§ **Material provided**:
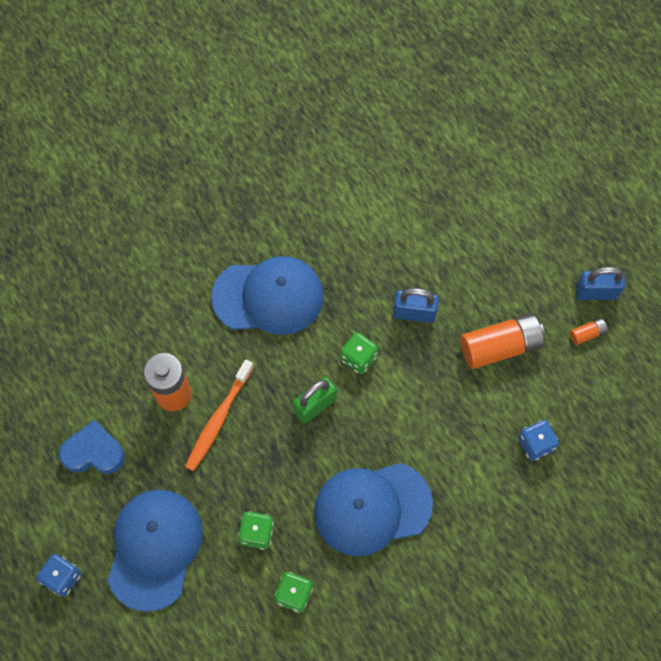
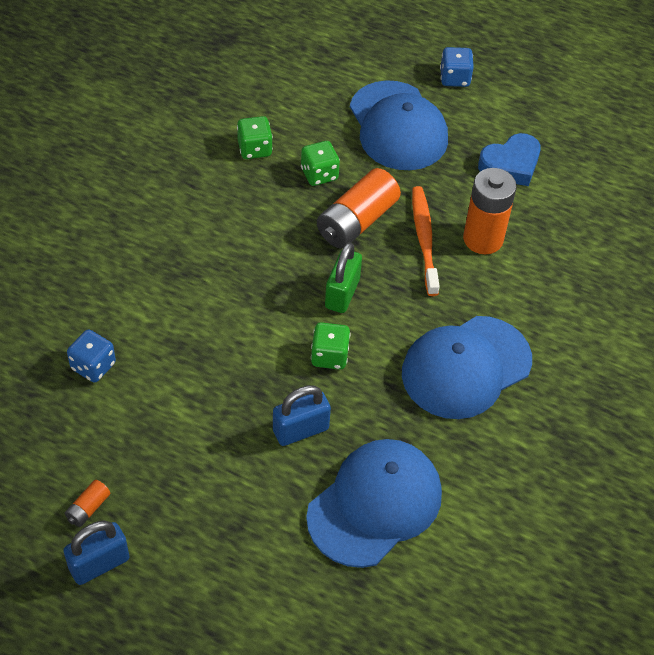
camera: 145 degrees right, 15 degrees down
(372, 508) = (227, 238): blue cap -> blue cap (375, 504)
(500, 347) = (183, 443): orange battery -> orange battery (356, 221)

§ **Directions**:
Output the complete listing exactly. Pictures stay out.

§ **Reply**:
camera: 145 degrees right, 15 degrees down
(372, 508) = (227, 238): blue cap -> blue cap (375, 504)
(500, 347) = (183, 443): orange battery -> orange battery (356, 221)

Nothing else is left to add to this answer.